* [What is expected] The data must be given again exactly as written, with all images omitted.

* [Collected data]
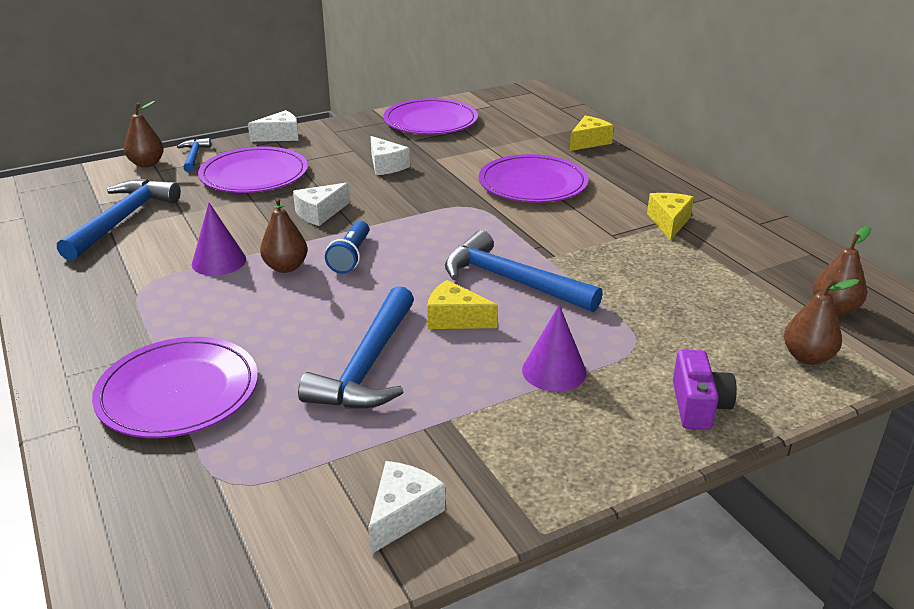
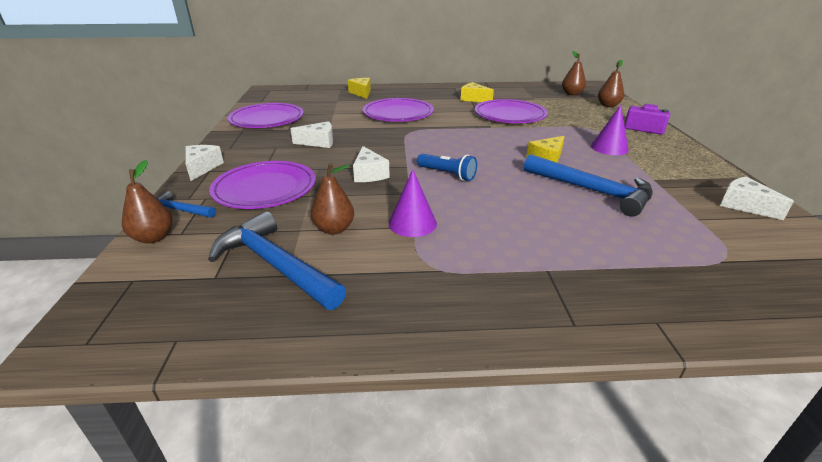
camera: 65 degrees left, 0 degrees up
(178, 392) = (612, 265): purple plate -> purple plate (510, 115)
(286, 267) = (444, 198): brown pear -> brown pear (334, 229)
(511, 281) = (511, 139): blue hammer -> none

* [Answer]
camera: 65 degrees left, 0 degrees up
(178, 392) = (612, 265): purple plate -> purple plate (510, 115)
(286, 267) = (444, 198): brown pear -> brown pear (334, 229)
(511, 281) = (511, 139): blue hammer -> none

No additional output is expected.